(Task statement): All lines from the one with "R3: 6.8k (GND, U3/PA3) -> 2.2k (GND, U3/PA3)" through the final line of the records below must be written out exactly, with no other text.

(Material supplied):
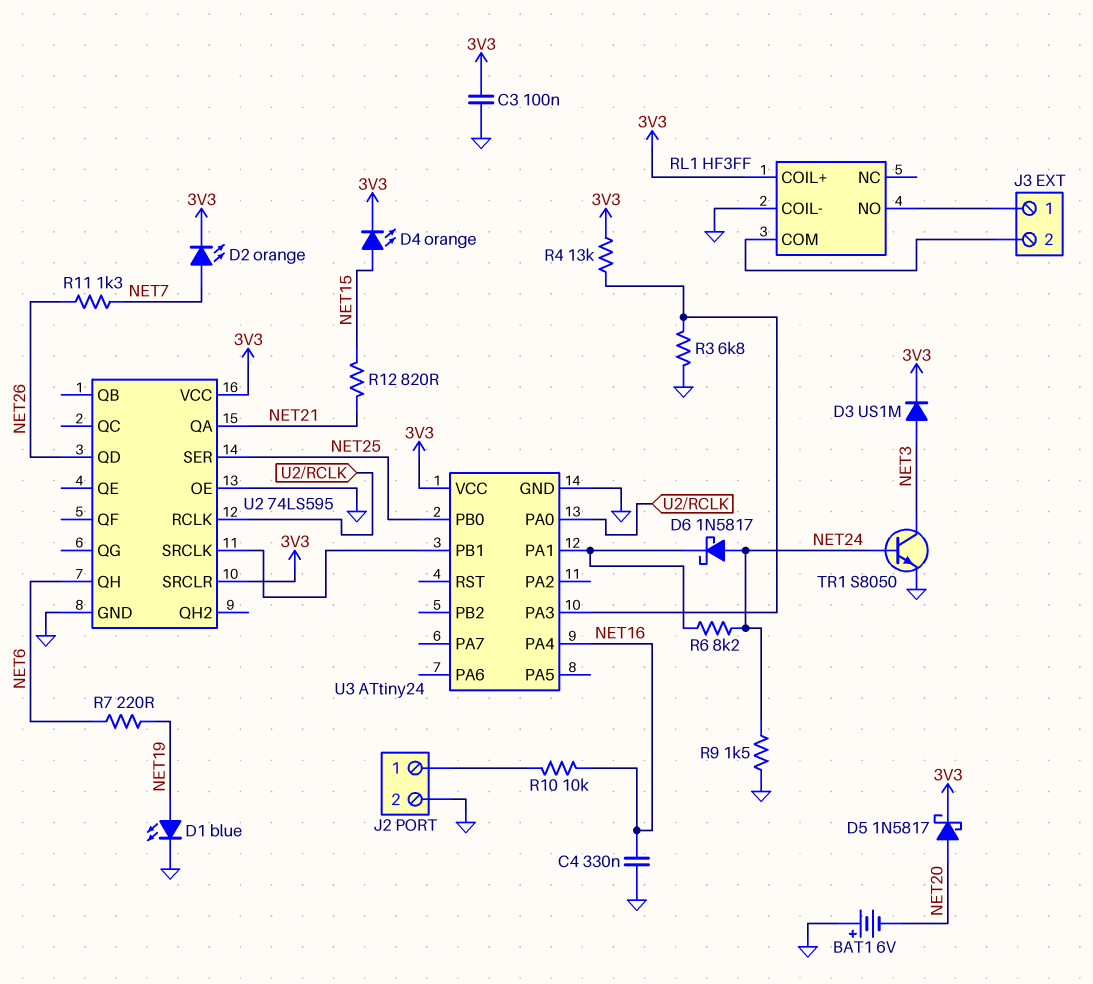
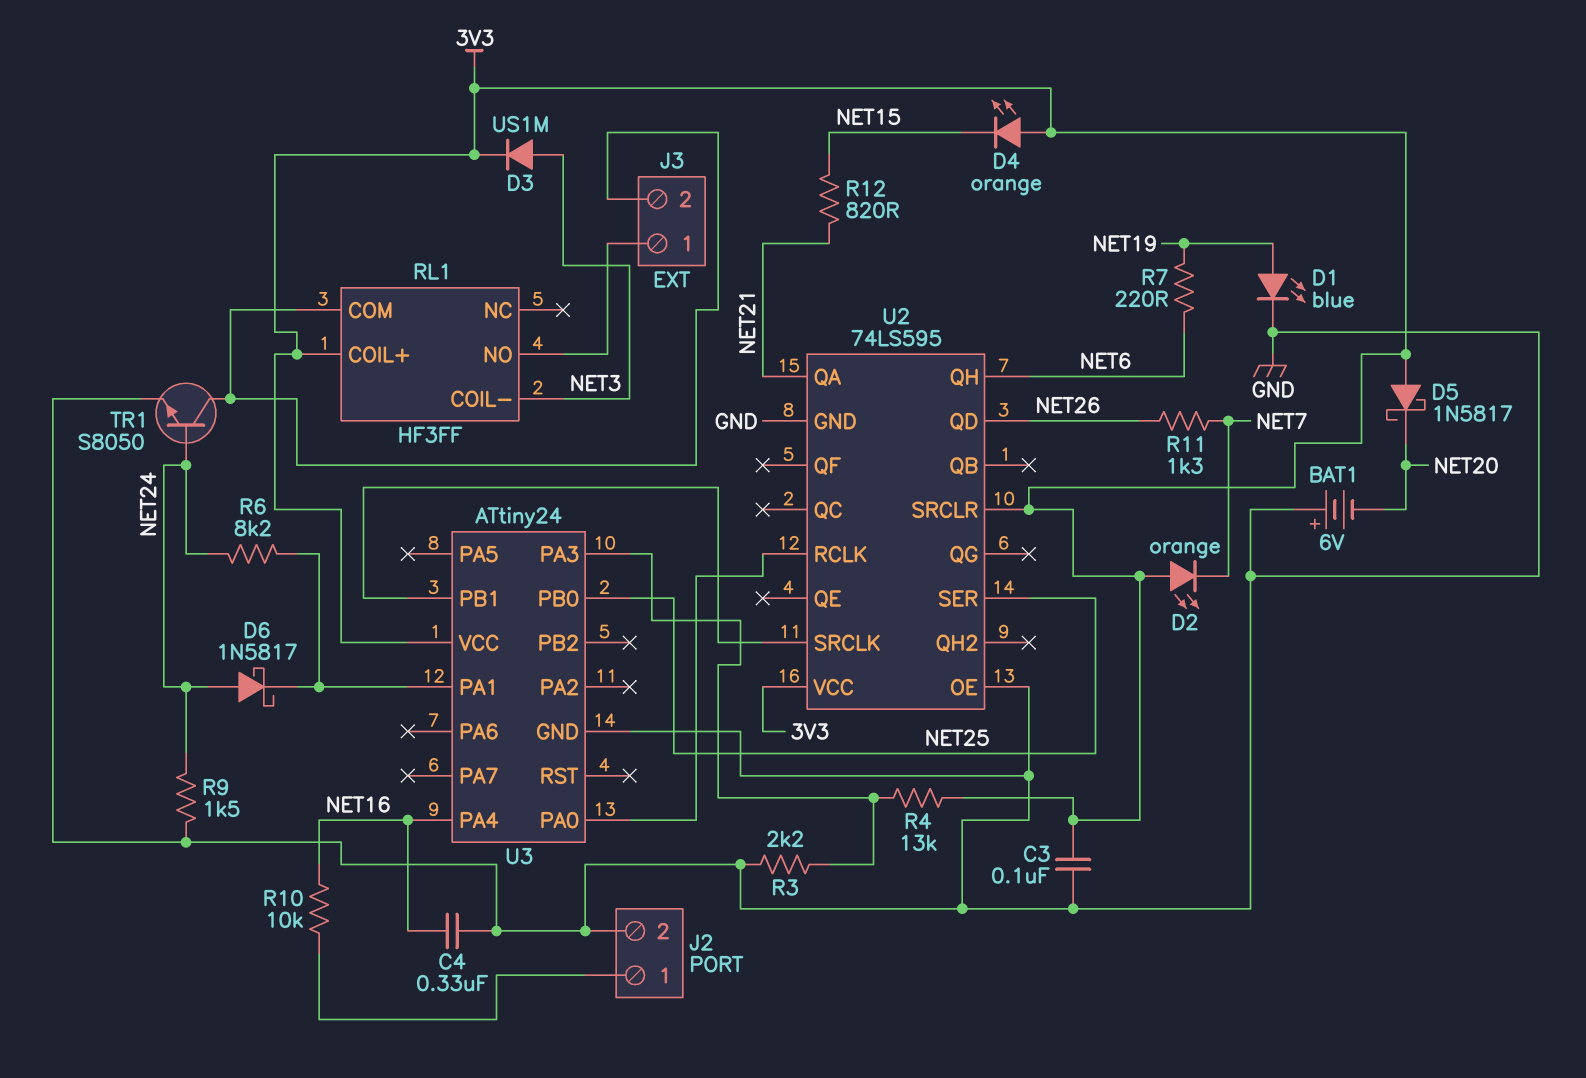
D2: LED orange (A NET7, K 3V3) -> LED orange (A 3V3, K NET7)
D4: LED orange (A NET15, K 3V3) -> LED orange (A 3V3, K NET15)
D5: schottky 1N5817 (A NET20, K 3V3) -> schottky 1N5817 (A 3V3, K NET20)
R3: 6.8k (GND, U3/PA3) -> 2.2k (GND, U3/PA3)
RL1 pin COIL-: GND -> NET3
TR1: NPN S8050 (B NET24, C NET3, E GND) -> NPN S8050 (B NET24, C J3/2, E GND)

(Task solution):
R3: 6.8k (GND, U3/PA3) -> 2.2k (GND, U3/PA3)
RL1 pin COIL-: GND -> NET3
TR1: NPN S8050 (B NET24, C NET3, E GND) -> NPN S8050 (B NET24, C J3/2, E GND)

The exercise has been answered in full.